PROVIDED MATERIAL Start Marker
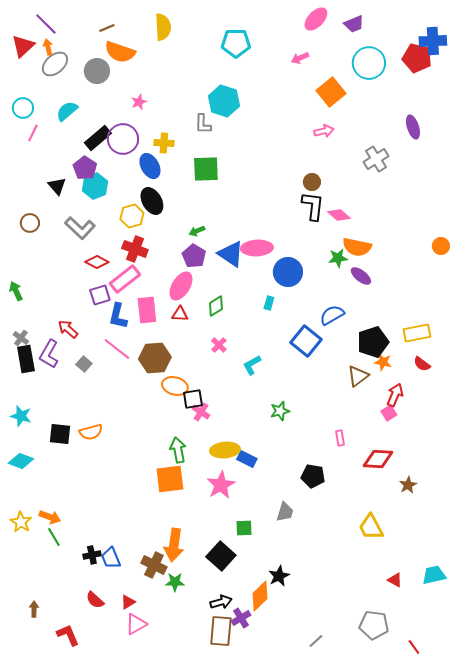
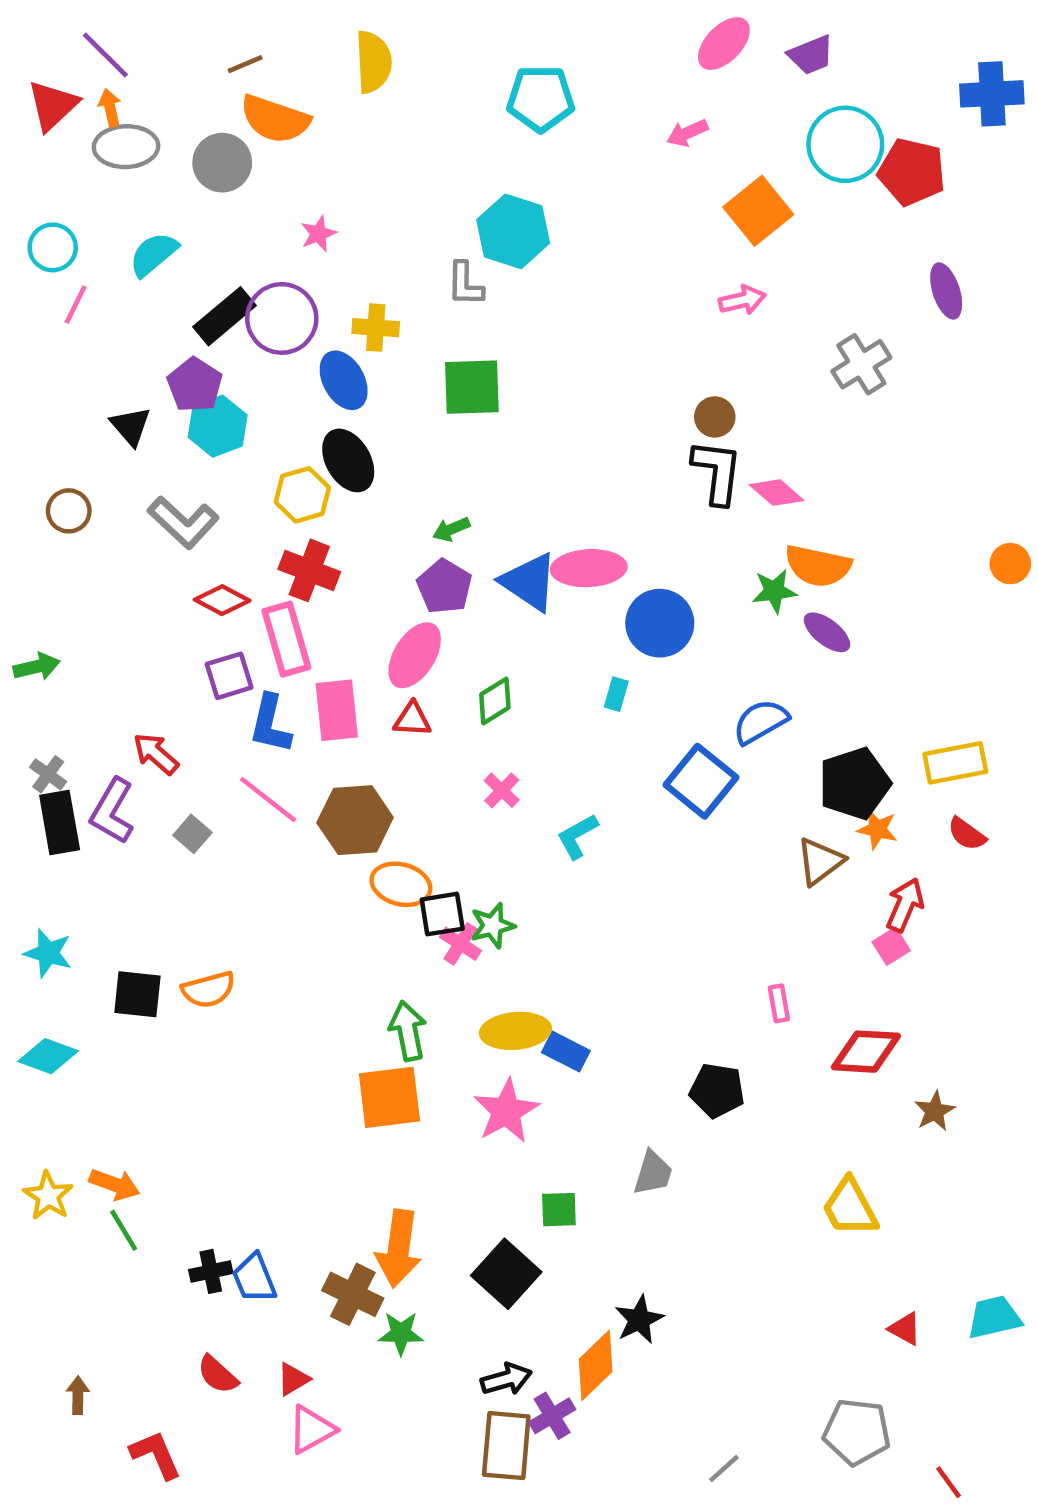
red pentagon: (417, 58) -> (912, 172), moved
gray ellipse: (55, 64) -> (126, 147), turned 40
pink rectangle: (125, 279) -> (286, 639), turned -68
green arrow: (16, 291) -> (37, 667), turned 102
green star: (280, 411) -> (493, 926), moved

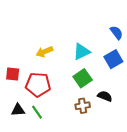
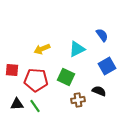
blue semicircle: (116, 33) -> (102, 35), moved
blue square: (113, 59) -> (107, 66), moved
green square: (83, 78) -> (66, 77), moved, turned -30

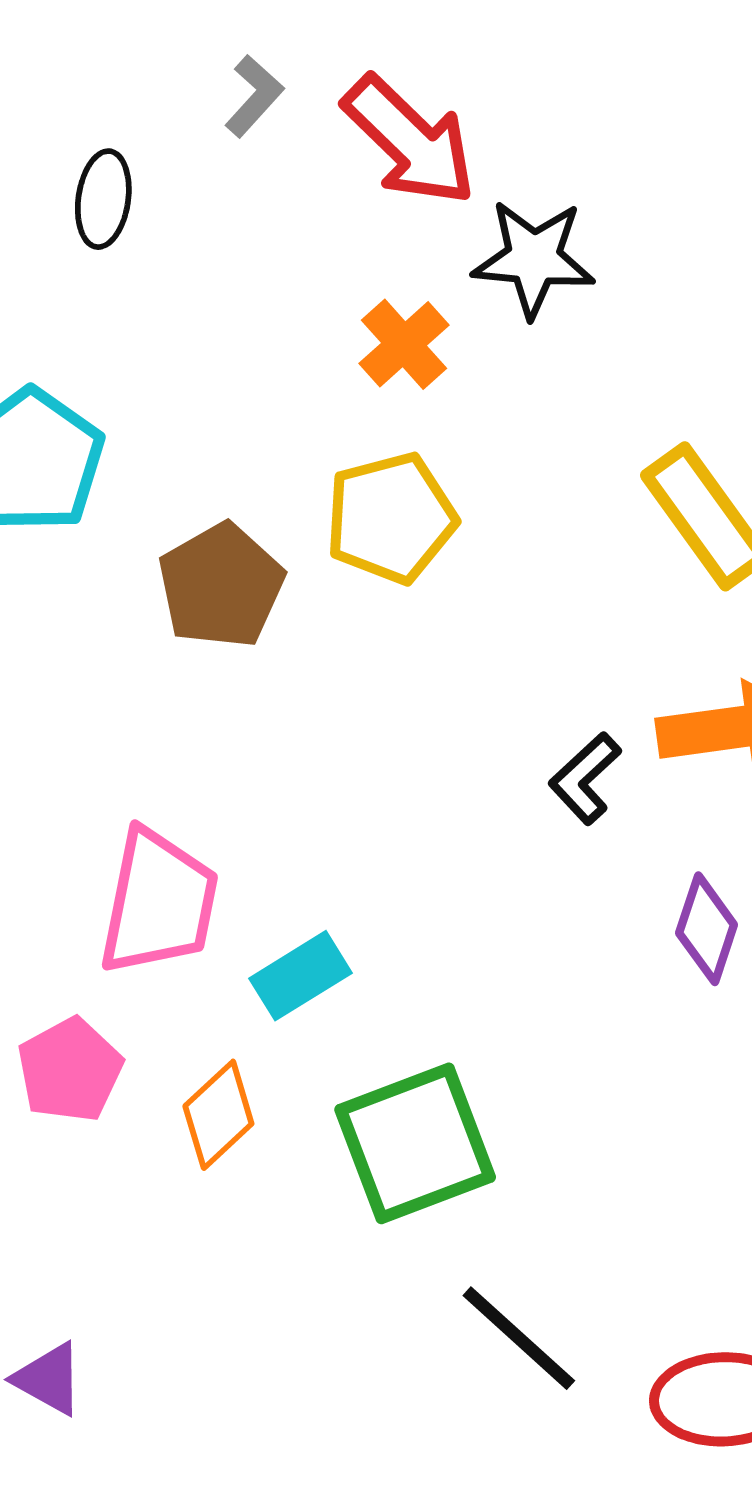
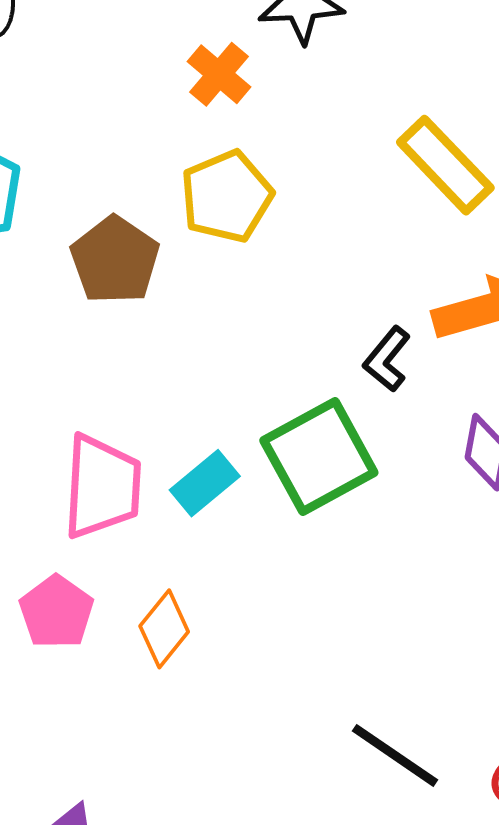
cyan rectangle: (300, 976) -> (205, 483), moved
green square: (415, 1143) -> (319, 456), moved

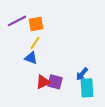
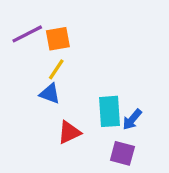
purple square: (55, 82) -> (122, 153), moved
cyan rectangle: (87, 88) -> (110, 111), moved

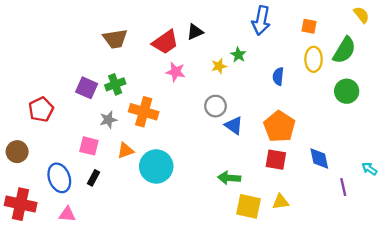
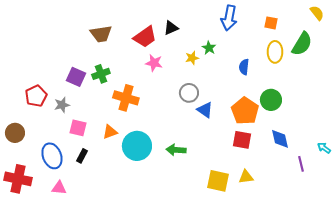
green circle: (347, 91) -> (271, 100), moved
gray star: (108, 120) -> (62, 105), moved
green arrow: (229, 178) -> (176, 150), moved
PROVIDED MATERIAL End Marker
:: PROBLEM DESCRIPTION ::
Your task is to retype all the entries exactly and leave out any pictures.

:: EXERCISE RESULT ::
red pentagon: (417, 58) -> (912, 172), moved
gray ellipse: (55, 64) -> (126, 147), turned 40
pink rectangle: (125, 279) -> (286, 639), turned -68
green arrow: (16, 291) -> (37, 667), turned 102
green star: (280, 411) -> (493, 926), moved

blue semicircle: (116, 33) -> (102, 35), moved
blue square: (113, 59) -> (107, 66), moved
green square: (83, 78) -> (66, 77), moved, turned -30

cyan rectangle: (300, 976) -> (205, 483), moved
green square: (415, 1143) -> (319, 456), moved

purple square: (55, 82) -> (122, 153), moved
cyan rectangle: (87, 88) -> (110, 111), moved

green circle: (347, 91) -> (271, 100), moved
gray star: (108, 120) -> (62, 105), moved
green arrow: (229, 178) -> (176, 150), moved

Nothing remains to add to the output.